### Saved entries
★ ★ ★ ★ ★ ★ ★

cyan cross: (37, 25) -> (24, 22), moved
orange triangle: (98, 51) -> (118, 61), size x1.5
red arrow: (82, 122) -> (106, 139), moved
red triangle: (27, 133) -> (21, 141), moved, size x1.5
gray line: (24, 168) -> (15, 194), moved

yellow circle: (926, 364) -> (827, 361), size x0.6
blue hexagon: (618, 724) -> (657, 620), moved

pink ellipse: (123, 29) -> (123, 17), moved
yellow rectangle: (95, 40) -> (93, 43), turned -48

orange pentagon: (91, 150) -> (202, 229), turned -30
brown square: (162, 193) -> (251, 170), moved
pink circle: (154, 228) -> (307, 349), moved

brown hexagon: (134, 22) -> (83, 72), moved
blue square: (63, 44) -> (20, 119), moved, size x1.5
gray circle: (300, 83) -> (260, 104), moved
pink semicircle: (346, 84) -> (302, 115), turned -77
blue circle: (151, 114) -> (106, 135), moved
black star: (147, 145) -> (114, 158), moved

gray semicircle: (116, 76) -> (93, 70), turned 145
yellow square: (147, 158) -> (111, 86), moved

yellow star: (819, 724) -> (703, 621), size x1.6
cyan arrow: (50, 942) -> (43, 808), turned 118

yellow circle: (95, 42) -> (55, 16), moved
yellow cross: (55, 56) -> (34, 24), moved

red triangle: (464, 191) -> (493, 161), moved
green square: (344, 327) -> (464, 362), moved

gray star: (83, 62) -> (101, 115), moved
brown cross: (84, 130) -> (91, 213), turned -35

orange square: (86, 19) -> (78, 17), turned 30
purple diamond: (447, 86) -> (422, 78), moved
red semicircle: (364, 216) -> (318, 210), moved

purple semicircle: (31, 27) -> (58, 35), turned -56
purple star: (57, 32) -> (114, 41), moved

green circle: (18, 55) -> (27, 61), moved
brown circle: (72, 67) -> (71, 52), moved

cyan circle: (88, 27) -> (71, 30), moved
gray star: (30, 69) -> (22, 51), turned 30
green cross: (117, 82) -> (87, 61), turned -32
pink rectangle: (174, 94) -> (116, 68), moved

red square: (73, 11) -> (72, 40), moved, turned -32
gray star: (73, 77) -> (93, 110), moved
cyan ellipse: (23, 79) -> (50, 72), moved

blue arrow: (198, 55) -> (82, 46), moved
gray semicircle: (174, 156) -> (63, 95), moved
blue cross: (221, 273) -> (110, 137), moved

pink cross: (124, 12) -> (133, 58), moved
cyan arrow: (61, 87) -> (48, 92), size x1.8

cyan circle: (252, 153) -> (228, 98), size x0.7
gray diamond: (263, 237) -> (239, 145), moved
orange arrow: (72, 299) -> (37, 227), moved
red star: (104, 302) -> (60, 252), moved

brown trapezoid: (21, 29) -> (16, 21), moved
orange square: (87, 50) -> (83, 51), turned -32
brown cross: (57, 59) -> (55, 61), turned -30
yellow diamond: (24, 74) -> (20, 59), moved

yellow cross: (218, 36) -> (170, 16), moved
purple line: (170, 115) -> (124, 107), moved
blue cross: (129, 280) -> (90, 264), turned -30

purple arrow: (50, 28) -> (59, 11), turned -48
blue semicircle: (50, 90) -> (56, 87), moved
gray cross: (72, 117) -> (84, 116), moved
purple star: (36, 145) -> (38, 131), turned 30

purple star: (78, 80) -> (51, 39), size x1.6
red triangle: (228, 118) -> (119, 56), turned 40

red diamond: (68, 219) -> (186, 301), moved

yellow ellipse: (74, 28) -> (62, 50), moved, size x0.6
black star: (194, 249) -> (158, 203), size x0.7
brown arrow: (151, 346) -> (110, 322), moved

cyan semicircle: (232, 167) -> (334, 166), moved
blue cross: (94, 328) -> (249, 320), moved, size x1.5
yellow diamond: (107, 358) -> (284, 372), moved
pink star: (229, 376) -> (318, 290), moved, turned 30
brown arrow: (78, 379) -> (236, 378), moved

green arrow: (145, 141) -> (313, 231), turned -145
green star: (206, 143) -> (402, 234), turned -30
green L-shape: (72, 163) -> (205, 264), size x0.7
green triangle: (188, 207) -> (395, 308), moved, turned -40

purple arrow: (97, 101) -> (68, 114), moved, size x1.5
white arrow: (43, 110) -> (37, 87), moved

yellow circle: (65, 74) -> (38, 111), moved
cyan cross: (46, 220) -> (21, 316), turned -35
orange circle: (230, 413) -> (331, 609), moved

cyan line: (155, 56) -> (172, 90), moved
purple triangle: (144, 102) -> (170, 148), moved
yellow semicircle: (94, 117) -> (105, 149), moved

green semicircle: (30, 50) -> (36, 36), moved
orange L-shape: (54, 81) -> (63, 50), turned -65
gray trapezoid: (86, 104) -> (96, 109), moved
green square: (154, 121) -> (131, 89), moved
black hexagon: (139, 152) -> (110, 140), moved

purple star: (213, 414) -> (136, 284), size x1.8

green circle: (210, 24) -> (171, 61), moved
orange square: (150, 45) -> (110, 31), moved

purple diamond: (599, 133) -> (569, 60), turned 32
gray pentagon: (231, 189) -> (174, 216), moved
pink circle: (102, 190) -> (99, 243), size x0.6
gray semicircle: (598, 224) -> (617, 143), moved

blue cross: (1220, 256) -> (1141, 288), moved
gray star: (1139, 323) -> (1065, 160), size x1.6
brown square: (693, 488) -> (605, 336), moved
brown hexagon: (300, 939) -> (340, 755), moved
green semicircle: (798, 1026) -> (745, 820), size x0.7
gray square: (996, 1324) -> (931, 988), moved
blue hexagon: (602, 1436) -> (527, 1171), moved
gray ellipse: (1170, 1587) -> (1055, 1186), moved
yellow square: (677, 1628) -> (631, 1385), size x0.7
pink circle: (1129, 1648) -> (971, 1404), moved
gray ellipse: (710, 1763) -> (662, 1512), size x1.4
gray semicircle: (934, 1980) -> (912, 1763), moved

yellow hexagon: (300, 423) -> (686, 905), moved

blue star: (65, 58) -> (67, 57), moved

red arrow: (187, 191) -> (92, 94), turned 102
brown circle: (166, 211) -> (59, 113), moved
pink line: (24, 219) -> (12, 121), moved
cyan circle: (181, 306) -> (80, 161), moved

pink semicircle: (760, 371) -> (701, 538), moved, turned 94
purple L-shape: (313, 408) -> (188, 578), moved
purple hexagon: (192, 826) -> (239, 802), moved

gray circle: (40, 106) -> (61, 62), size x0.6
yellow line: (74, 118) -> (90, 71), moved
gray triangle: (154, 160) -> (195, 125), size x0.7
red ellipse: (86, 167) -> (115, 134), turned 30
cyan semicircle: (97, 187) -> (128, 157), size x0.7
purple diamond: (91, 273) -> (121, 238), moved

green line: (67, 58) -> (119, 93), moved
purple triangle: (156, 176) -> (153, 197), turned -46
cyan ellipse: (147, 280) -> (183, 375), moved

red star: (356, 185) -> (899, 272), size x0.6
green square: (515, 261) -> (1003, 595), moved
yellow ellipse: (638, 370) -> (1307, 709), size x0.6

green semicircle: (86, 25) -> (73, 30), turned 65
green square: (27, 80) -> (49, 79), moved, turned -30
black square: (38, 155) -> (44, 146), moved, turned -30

★ ★ ★ ★ ★ ★ ★

### Work task
Where the string "orange" appears in a line of the entries above, return that line.

### Exercise solution
orange triangle: (98, 51) -> (118, 61), size x1.5
orange pentagon: (91, 150) -> (202, 229), turned -30
orange square: (86, 19) -> (78, 17), turned 30
orange arrow: (72, 299) -> (37, 227), moved
orange square: (87, 50) -> (83, 51), turned -32
orange circle: (230, 413) -> (331, 609), moved
orange L-shape: (54, 81) -> (63, 50), turned -65
orange square: (150, 45) -> (110, 31), moved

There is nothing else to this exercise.